Start of DATASET ENTRIES

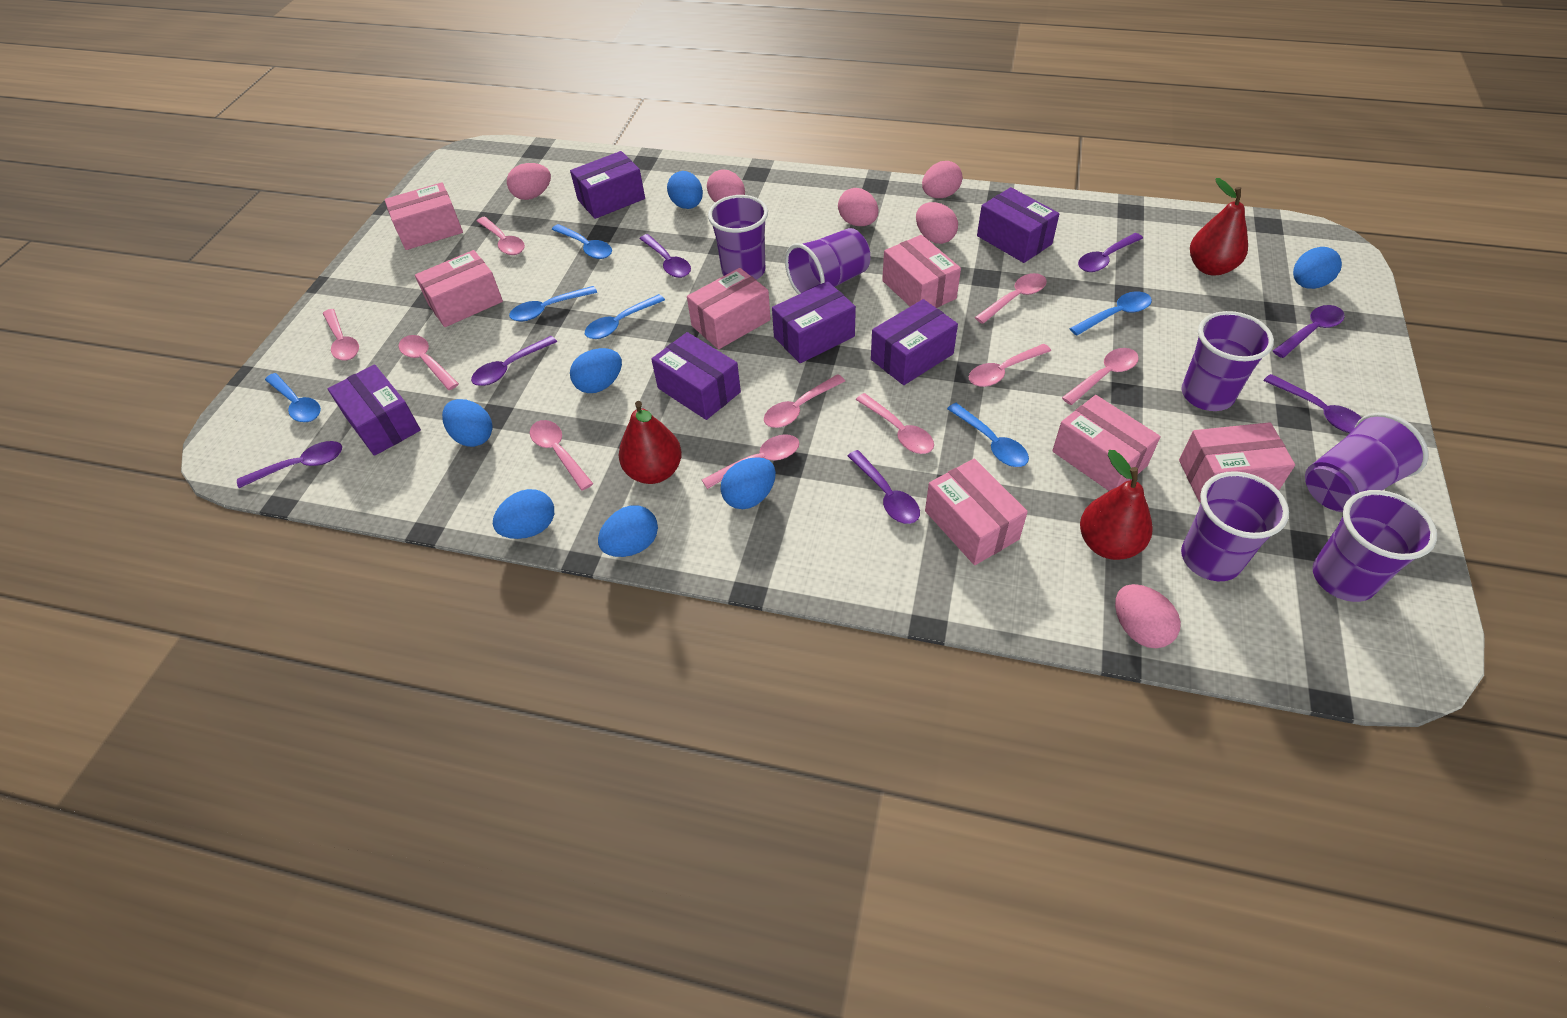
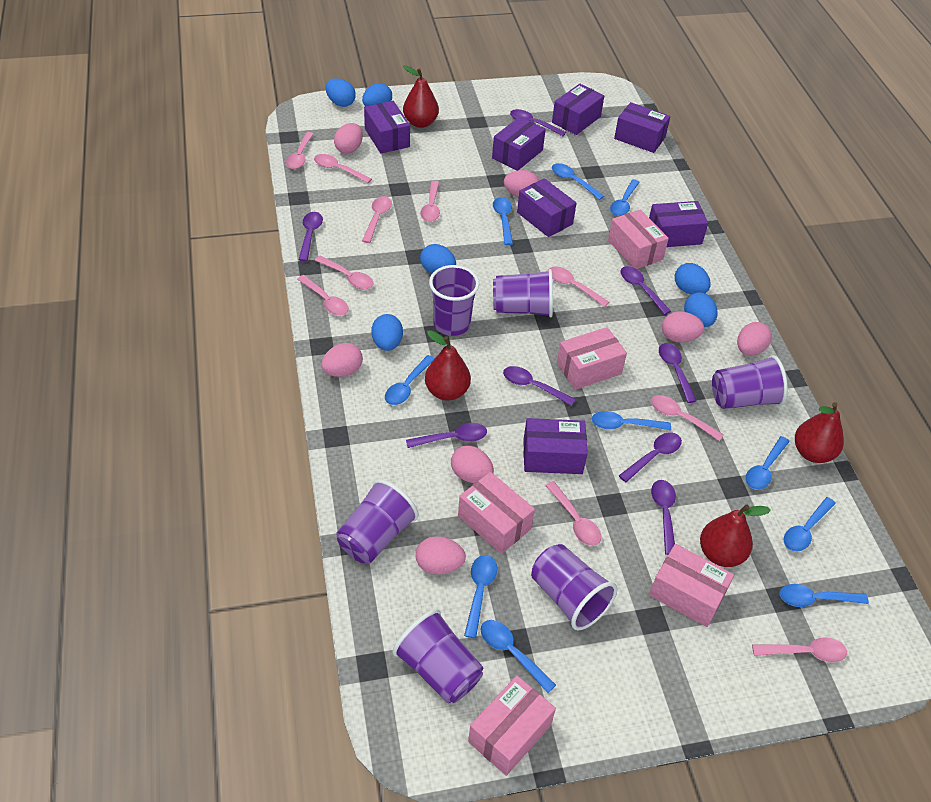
blue egg: 7 -> 6
blue spoon: 6 -> 10
pink box: 7 -> 5
pink egg: 6 -> 7
purple box: 6 -> 7
purple spoon: 7 -> 8
red pear: 3 -> 4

End of DATASET ENTRIES

_WORK TO BE COMPLETED:_
Copy all the records word for word and keep the pictures out.

_SOLUTION BELOW:_
blue egg: 7 -> 6
blue spoon: 6 -> 10
pink box: 7 -> 5
pink egg: 6 -> 7
purple box: 6 -> 7
purple spoon: 7 -> 8
red pear: 3 -> 4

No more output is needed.